-- DATA FOR THIS EXERCISE follows --

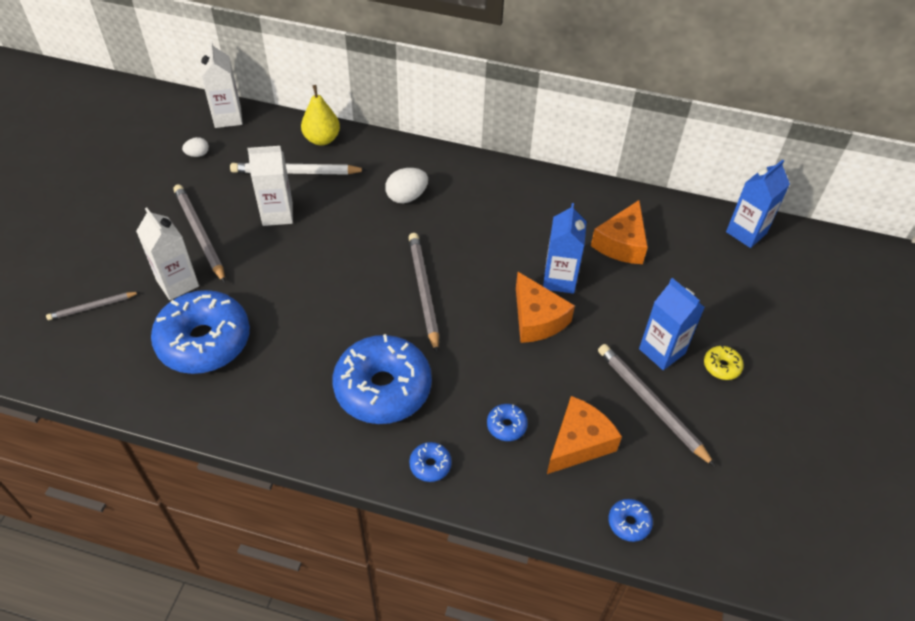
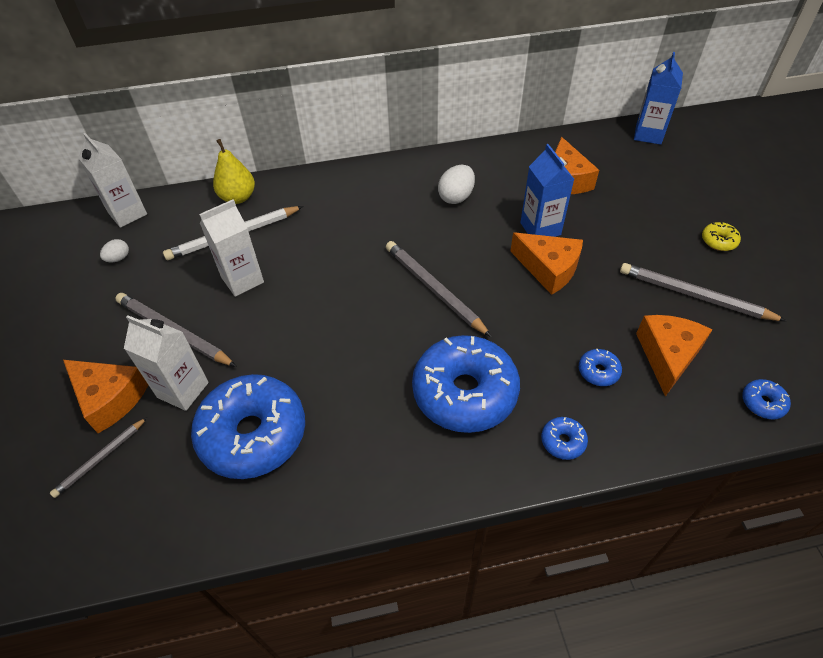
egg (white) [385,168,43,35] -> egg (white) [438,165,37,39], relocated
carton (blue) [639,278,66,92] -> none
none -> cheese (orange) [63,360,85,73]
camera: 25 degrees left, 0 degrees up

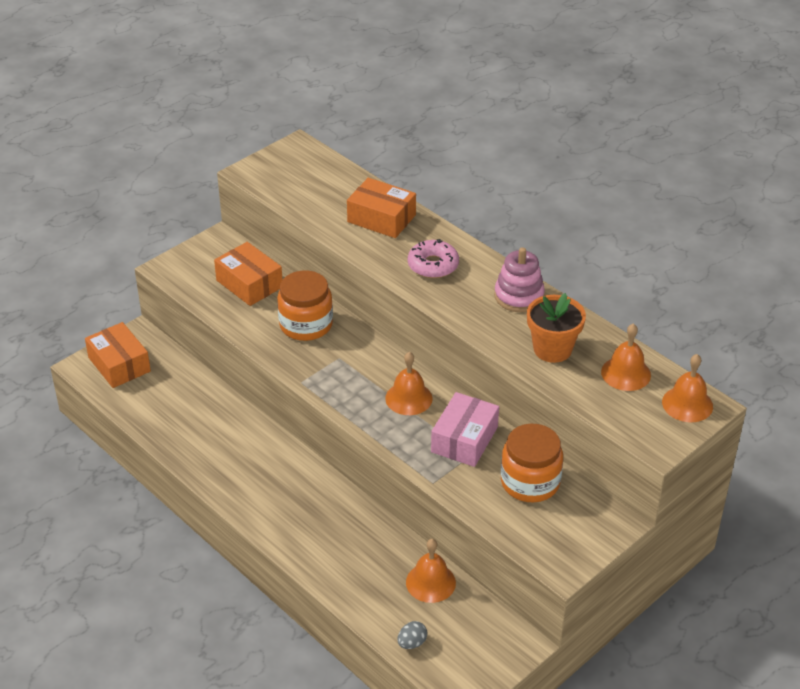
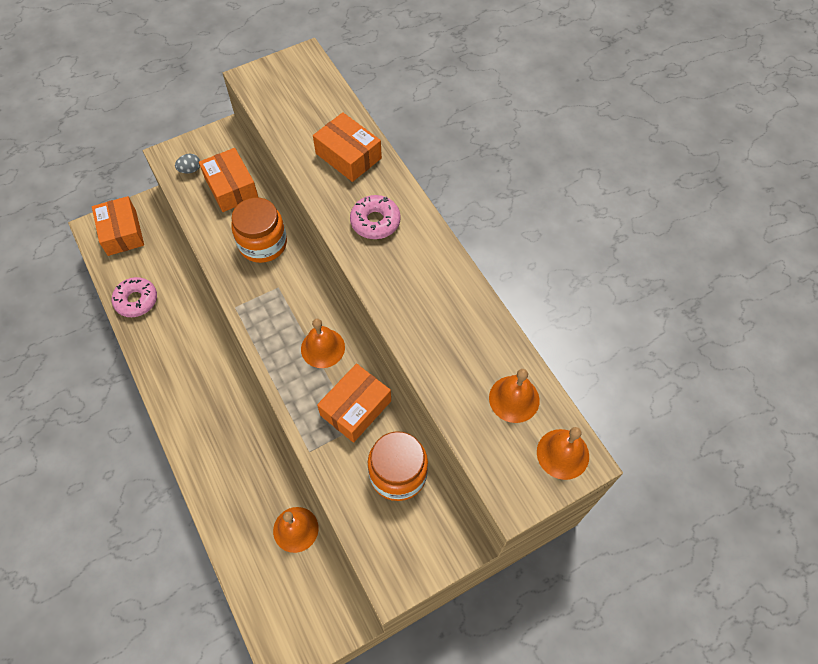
stacking toy (pink) [494,247,51,65] -> none
flower pot (orange) [527,293,59,70] -> none
box (pink) [431,392,68,75] -> box (orange) [317,364,74,79]
egg (grey) [397,621,30,28] -> egg (grey) [175,154,25,20], relocated
none -> donut (pink) [112,277,45,40]
camera: 15 degrees right, 20 degrees up

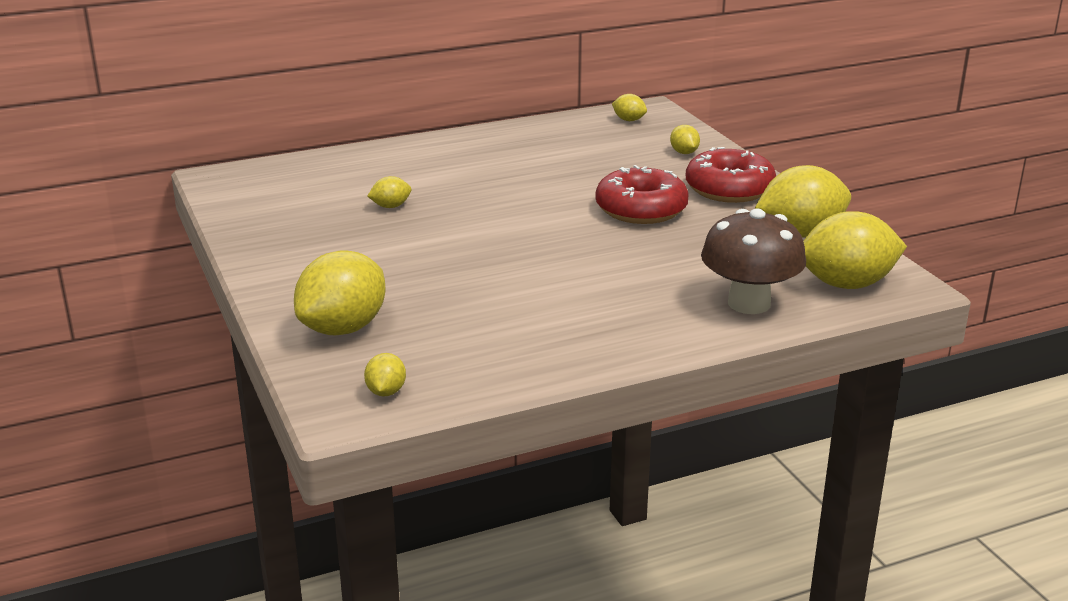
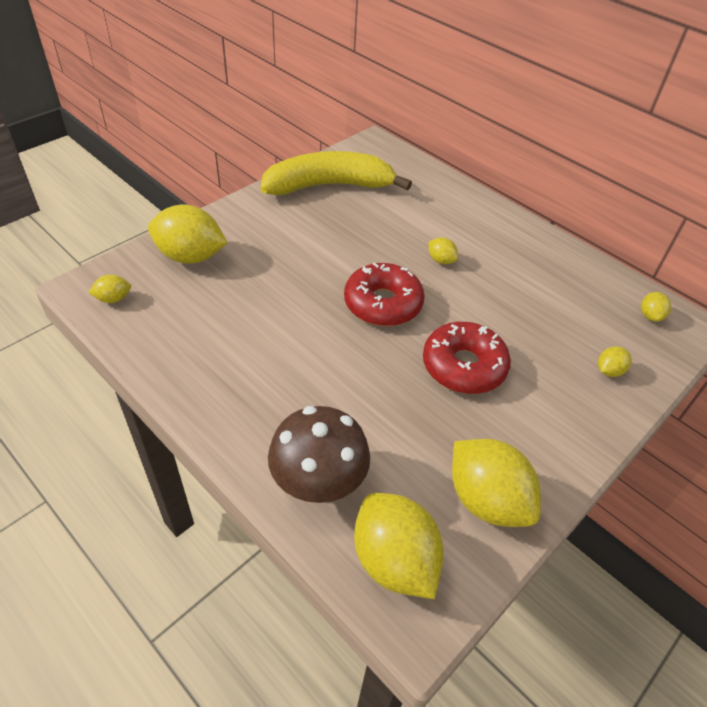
donut (red) [686,147,90,56] -> donut (red) [344,262,81,64], relocated
lemon (yellow) [368,176,43,32] -> lemon (yellow) [428,237,30,27], relocated
none -> banana (yellow) [261,151,151,44]
camera: 65 degrees right, 20 degrees up

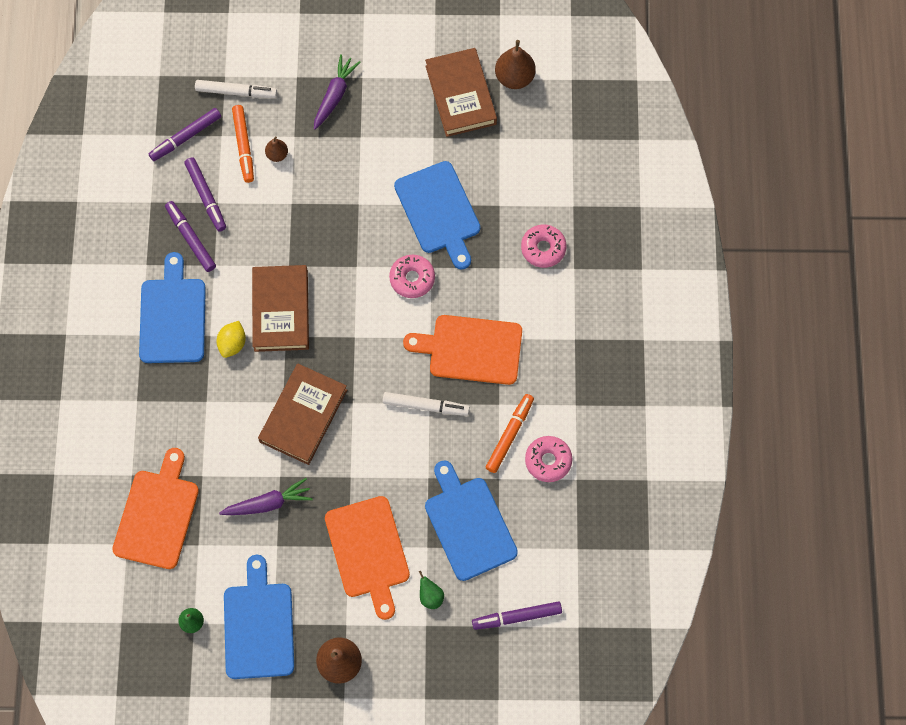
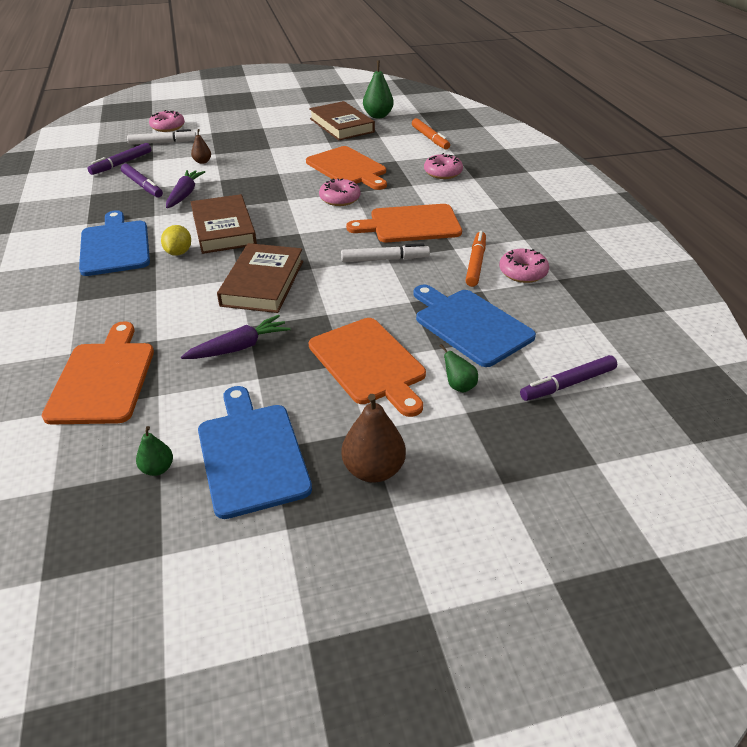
pear (brown) [495,40,41,49] -> pear (green) [363,60,31,58]
carrot (purple) [314,54,47,76] -> carrot (purple) [166,170,39,38], relocated
marker (orange) [232,105,22,78] -> marker (orange) [412,118,38,32], relocated
cutting board (blue) [394,161,86,109] -> cutting board (orange) [306,146,81,44]
marker (purple) [165,201,51,71] -> none
none -> donut (pink) [149,110,36,22]
camera: 15 degrees left, 30 degrees down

-- DATA FOR THIS EXERCISE concluded --

### THE TASK
Your answer must be an exact copy of the lines from the line with "stacking toy (pink) [494,247,51,65] -> none" to the final line of the data, both ends included, and no pictures.

### WRITTEN REPLY
stacking toy (pink) [494,247,51,65] -> none
flower pot (orange) [527,293,59,70] -> none
box (pink) [431,392,68,75] -> box (orange) [317,364,74,79]
egg (grey) [397,621,30,28] -> egg (grey) [175,154,25,20], relocated
none -> donut (pink) [112,277,45,40]
camera: 15 degrees right, 20 degrees up

donut (red) [686,147,90,56] -> donut (red) [344,262,81,64], relocated
lemon (yellow) [368,176,43,32] -> lemon (yellow) [428,237,30,27], relocated
none -> banana (yellow) [261,151,151,44]
camera: 65 degrees right, 20 degrees up

pear (brown) [495,40,41,49] -> pear (green) [363,60,31,58]
carrot (purple) [314,54,47,76] -> carrot (purple) [166,170,39,38], relocated
marker (orange) [232,105,22,78] -> marker (orange) [412,118,38,32], relocated
cutting board (blue) [394,161,86,109] -> cutting board (orange) [306,146,81,44]
marker (purple) [165,201,51,71] -> none
none -> donut (pink) [149,110,36,22]
camera: 15 degrees left, 30 degrees down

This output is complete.